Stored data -
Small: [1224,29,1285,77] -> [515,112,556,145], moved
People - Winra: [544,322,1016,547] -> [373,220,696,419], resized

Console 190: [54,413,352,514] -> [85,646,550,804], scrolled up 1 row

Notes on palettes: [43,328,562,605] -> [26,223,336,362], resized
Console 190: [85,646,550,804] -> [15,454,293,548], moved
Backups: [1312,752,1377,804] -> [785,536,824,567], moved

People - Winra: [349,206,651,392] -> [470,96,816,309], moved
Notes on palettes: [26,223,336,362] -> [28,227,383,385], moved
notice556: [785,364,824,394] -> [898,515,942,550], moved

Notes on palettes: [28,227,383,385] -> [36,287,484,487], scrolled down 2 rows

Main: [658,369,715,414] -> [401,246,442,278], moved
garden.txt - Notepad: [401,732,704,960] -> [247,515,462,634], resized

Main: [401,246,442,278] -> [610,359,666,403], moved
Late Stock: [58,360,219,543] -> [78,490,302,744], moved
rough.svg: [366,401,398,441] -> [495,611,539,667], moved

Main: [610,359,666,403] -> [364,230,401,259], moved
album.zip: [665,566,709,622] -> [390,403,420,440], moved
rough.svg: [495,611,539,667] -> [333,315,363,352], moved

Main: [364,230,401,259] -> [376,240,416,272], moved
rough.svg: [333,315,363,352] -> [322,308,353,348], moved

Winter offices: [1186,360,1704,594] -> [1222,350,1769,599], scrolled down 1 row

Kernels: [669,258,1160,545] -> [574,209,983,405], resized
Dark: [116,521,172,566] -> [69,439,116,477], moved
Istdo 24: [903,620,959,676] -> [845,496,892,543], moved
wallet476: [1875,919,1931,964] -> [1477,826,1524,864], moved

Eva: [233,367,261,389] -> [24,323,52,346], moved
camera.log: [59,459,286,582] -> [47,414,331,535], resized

Exercise -
All of the entries above are to be written out again exactly.

Answer space -
Small: [1224,29,1285,77] -> [515,112,556,145], moved
People - Winra: [544,322,1016,547] -> [373,220,696,419], resized

Console 190: [54,413,352,514] -> [85,646,550,804], scrolled up 1 row

Notes on palettes: [43,328,562,605] -> [26,223,336,362], resized
Console 190: [85,646,550,804] -> [15,454,293,548], moved
Backups: [1312,752,1377,804] -> [785,536,824,567], moved

People - Winra: [349,206,651,392] -> [470,96,816,309], moved
Notes on palettes: [26,223,336,362] -> [28,227,383,385], moved
notice556: [785,364,824,394] -> [898,515,942,550], moved

Notes on palettes: [28,227,383,385] -> [36,287,484,487], scrolled down 2 rows

Main: [658,369,715,414] -> [401,246,442,278], moved
garden.txt - Notepad: [401,732,704,960] -> [247,515,462,634], resized

Main: [401,246,442,278] -> [610,359,666,403], moved
Late Stock: [58,360,219,543] -> [78,490,302,744], moved
rough.svg: [366,401,398,441] -> [495,611,539,667], moved

Main: [610,359,666,403] -> [364,230,401,259], moved
album.zip: [665,566,709,622] -> [390,403,420,440], moved
rough.svg: [495,611,539,667] -> [333,315,363,352], moved

Main: [364,230,401,259] -> [376,240,416,272], moved
rough.svg: [333,315,363,352] -> [322,308,353,348], moved

Winter offices: [1186,360,1704,594] -> [1222,350,1769,599], scrolled down 1 row

Kernels: [669,258,1160,545] -> [574,209,983,405], resized
Dark: [116,521,172,566] -> [69,439,116,477], moved
Istdo 24: [903,620,959,676] -> [845,496,892,543], moved
wallet476: [1875,919,1931,964] -> [1477,826,1524,864], moved

Eva: [233,367,261,389] -> [24,323,52,346], moved
camera.log: [59,459,286,582] -> [47,414,331,535], resized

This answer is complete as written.